TASK REQUIREMENTS.
Repeat exactly the opening lines of the records, ending with the line that contains "(462, 317) = (375, 234): none".

BEGIN TASK MATERIAL

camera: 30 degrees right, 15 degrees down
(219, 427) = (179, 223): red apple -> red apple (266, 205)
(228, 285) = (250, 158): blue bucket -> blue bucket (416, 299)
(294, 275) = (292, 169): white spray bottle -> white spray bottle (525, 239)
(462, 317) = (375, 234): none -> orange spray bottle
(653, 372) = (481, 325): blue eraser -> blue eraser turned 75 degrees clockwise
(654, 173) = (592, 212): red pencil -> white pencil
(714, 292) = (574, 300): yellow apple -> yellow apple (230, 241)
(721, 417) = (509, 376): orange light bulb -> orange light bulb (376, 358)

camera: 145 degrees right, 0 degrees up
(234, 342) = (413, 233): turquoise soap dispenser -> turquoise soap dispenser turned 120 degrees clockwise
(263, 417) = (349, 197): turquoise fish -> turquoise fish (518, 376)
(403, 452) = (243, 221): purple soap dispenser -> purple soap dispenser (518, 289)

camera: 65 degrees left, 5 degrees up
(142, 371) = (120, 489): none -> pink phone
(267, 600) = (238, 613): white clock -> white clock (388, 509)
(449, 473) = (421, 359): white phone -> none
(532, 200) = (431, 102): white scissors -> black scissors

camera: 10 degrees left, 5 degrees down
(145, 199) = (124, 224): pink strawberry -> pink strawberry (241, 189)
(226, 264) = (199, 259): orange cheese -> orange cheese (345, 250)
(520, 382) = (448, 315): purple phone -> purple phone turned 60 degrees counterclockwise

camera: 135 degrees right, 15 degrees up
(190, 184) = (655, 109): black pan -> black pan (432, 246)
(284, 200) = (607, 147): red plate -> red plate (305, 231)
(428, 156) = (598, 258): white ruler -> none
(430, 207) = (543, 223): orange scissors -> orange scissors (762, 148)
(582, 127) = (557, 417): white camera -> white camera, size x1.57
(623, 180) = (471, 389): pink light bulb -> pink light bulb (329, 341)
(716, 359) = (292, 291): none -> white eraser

END TASK MATERIAL

EXERCISE RESULT.
camera: 30 degrees right, 15 degrees down
(219, 427) = (179, 223): red apple -> red apple (266, 205)
(228, 285) = (250, 158): blue bucket -> blue bucket (416, 299)
(294, 275) = (292, 169): white spray bottle -> white spray bottle (525, 239)
(462, 317) = (375, 234): none -> orange spray bottle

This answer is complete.